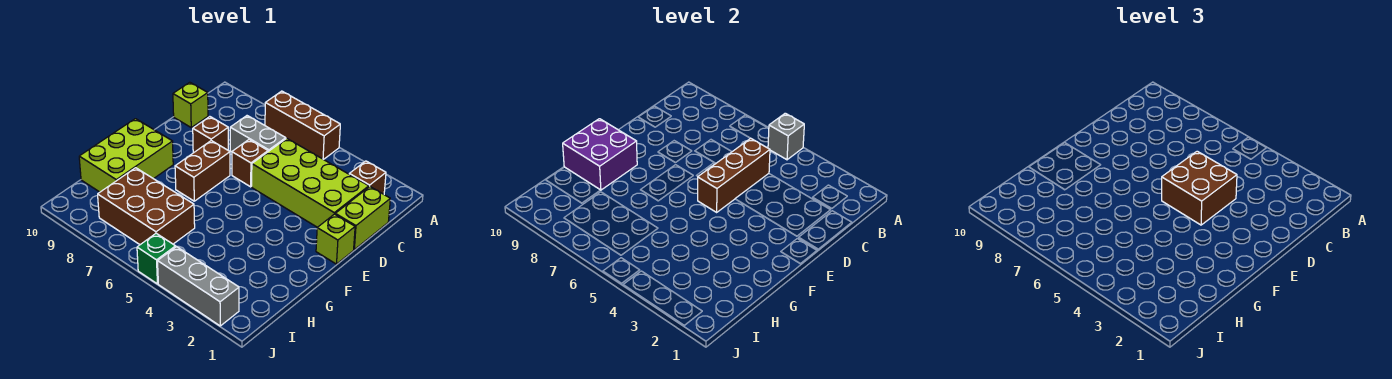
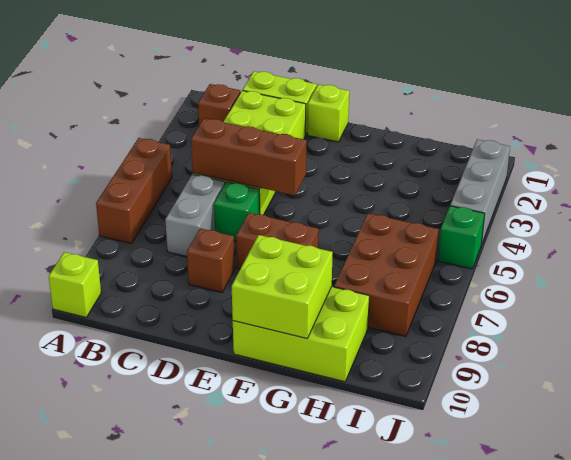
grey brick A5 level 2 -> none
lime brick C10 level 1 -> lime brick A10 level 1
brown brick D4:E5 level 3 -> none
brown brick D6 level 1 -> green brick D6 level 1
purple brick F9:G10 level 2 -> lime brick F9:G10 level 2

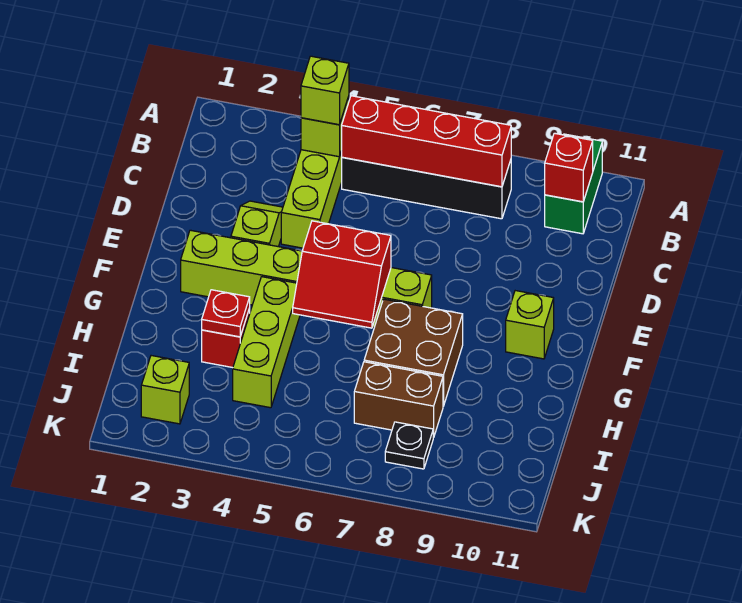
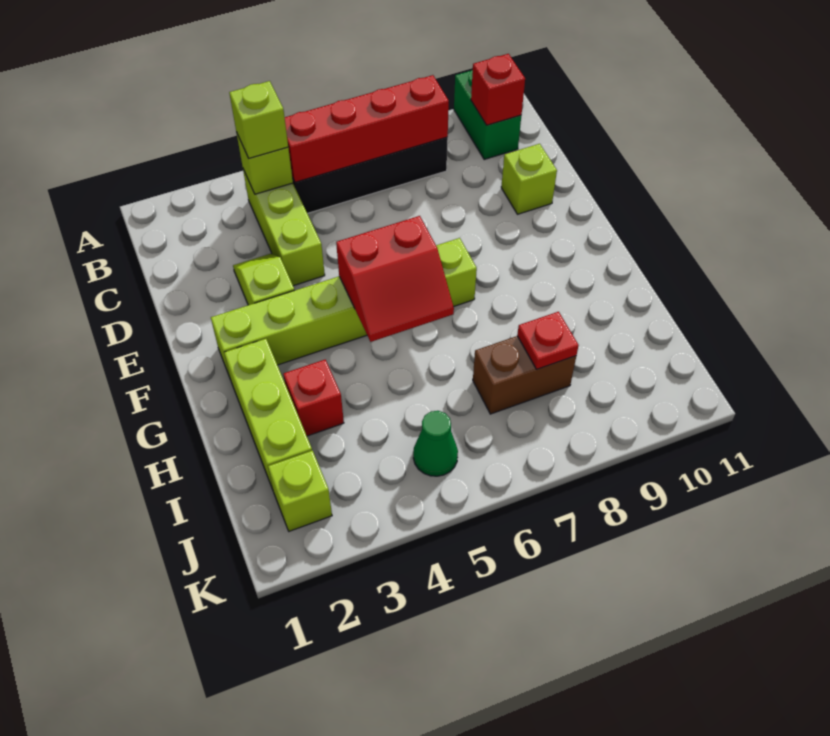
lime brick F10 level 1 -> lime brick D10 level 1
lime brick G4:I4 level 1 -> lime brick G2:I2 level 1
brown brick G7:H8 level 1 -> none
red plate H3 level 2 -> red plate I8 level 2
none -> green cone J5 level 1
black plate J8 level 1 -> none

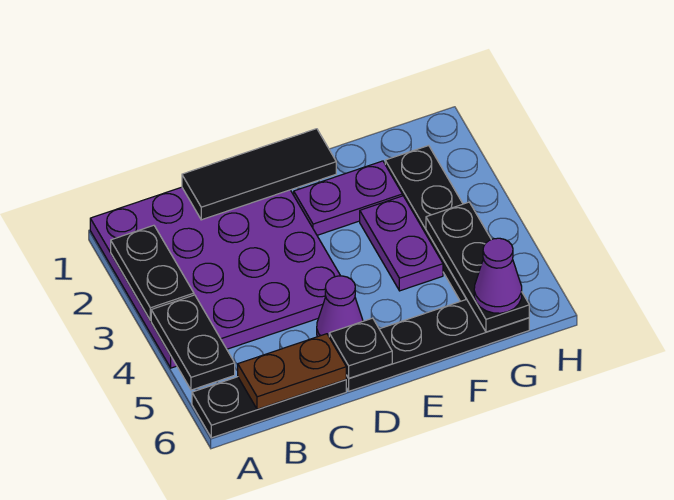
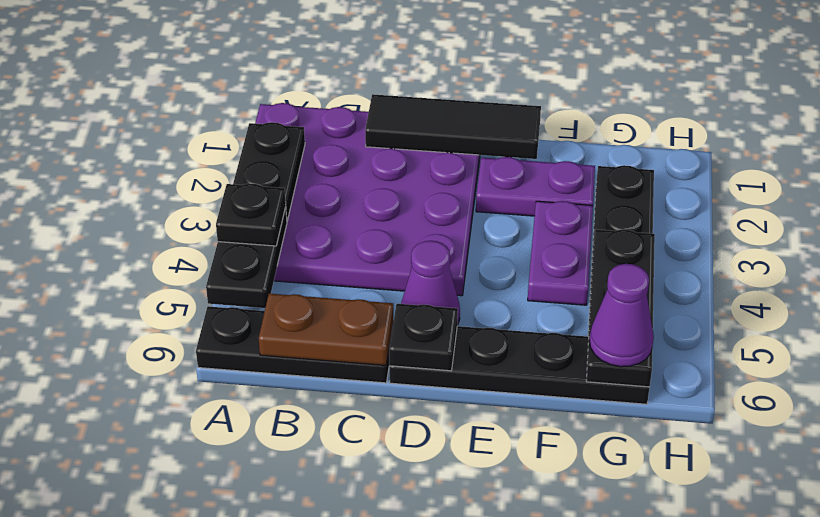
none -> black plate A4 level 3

* WORK TASK
Could you transcribe exactly the lines from the line containing "lime brick F10" through the final line of the records, both included, and nothing beyond them? The pictures should be left out.

* EXERCISE ANSWER
lime brick F10 level 1 -> lime brick D10 level 1
lime brick G4:I4 level 1 -> lime brick G2:I2 level 1
brown brick G7:H8 level 1 -> none
red plate H3 level 2 -> red plate I8 level 2
none -> green cone J5 level 1
black plate J8 level 1 -> none

none -> black plate A4 level 3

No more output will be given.